Dataset records:
^^^^
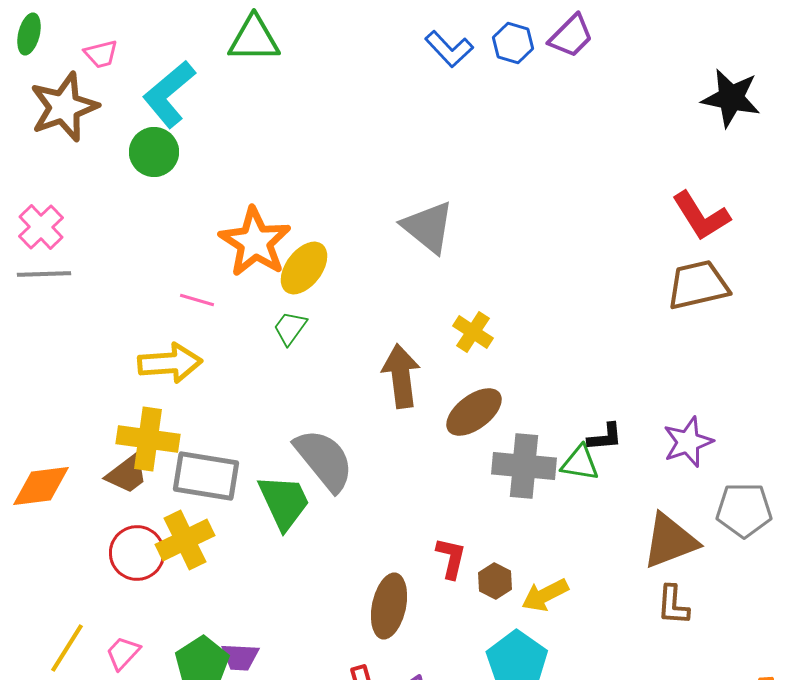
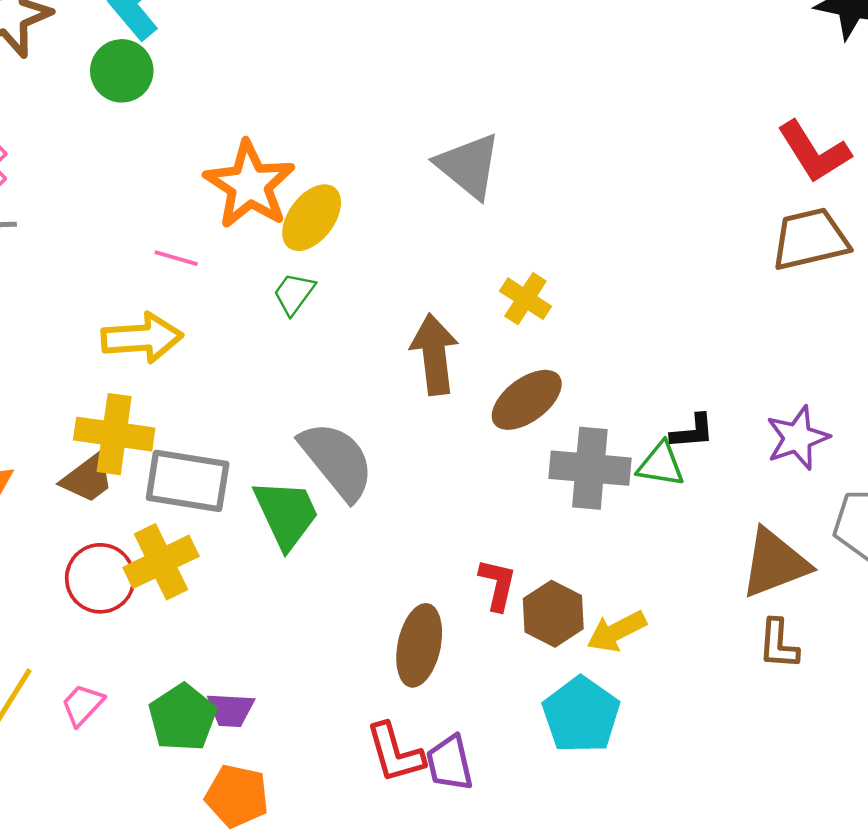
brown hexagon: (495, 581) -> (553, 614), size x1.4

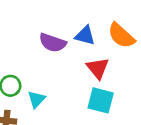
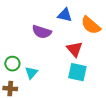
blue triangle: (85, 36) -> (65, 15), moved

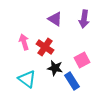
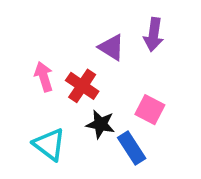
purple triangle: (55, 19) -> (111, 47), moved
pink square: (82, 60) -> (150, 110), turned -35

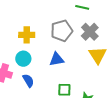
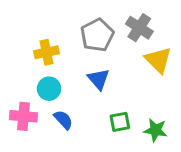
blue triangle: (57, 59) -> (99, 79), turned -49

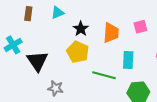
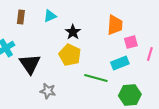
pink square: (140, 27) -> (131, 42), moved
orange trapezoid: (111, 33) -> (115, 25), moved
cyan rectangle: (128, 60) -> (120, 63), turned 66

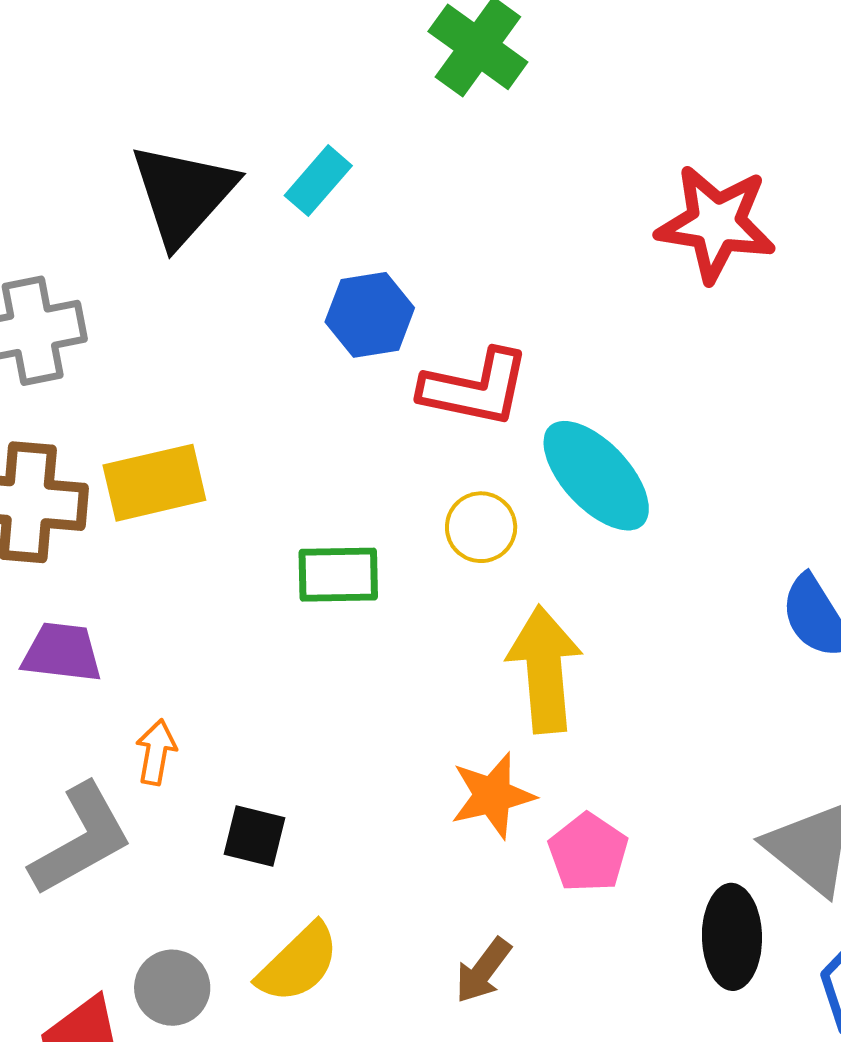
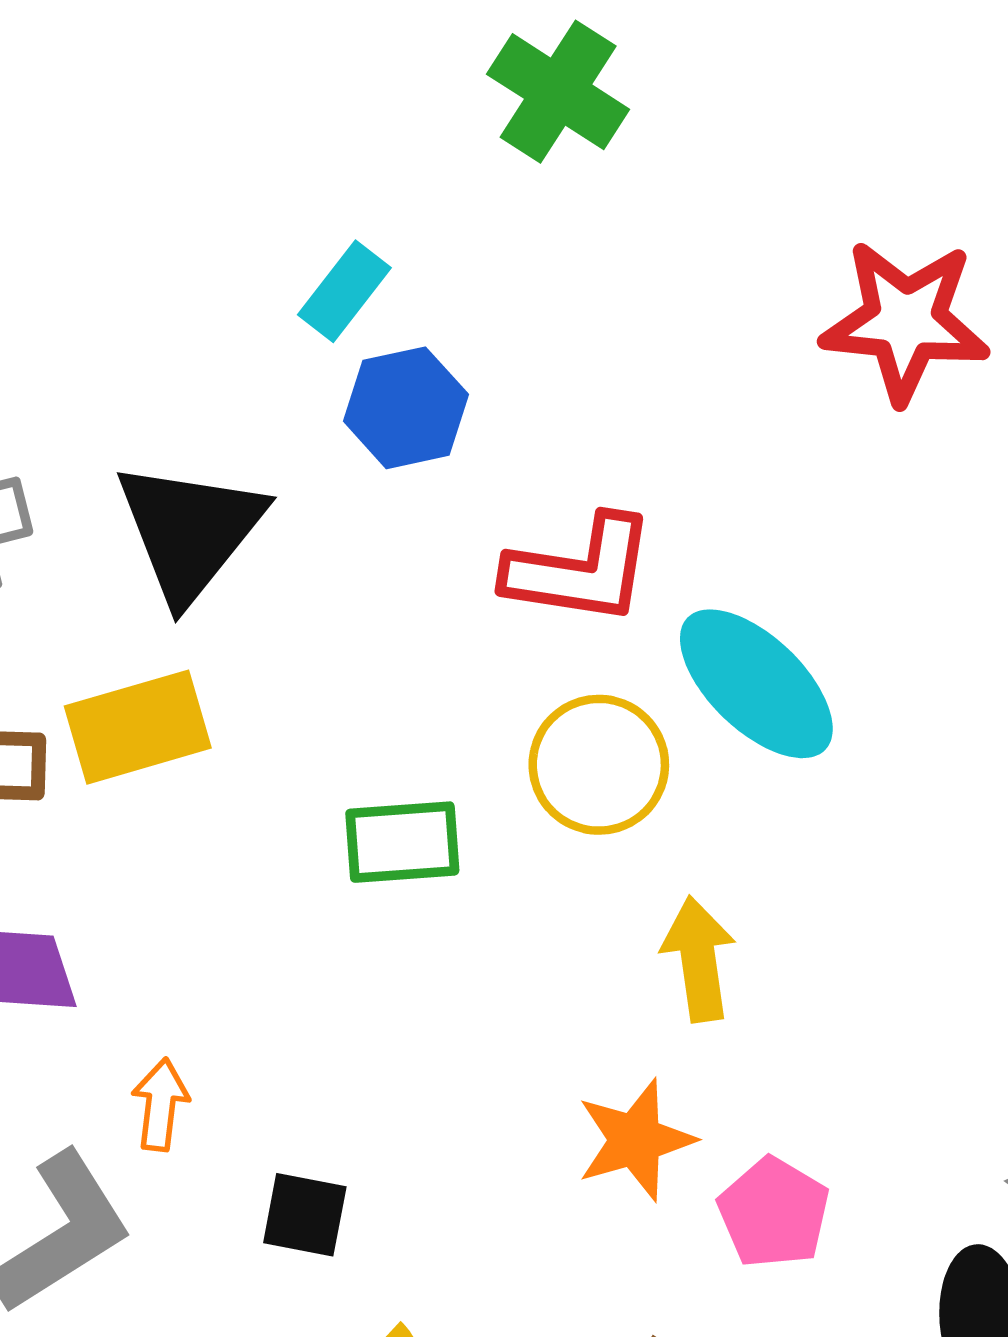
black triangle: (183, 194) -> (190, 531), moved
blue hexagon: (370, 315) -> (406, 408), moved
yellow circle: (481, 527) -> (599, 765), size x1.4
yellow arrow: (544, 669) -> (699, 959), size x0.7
^^^^
The word "moved" appears in some lines above. Return every one of those lines.

Answer to the problem:
blue triangle: (85, 36) -> (65, 15), moved
purple triangle: (55, 19) -> (111, 47), moved
pink square: (140, 27) -> (131, 42), moved
orange trapezoid: (111, 33) -> (115, 25), moved
black triangle: (183, 194) -> (190, 531), moved
blue hexagon: (370, 315) -> (406, 408), moved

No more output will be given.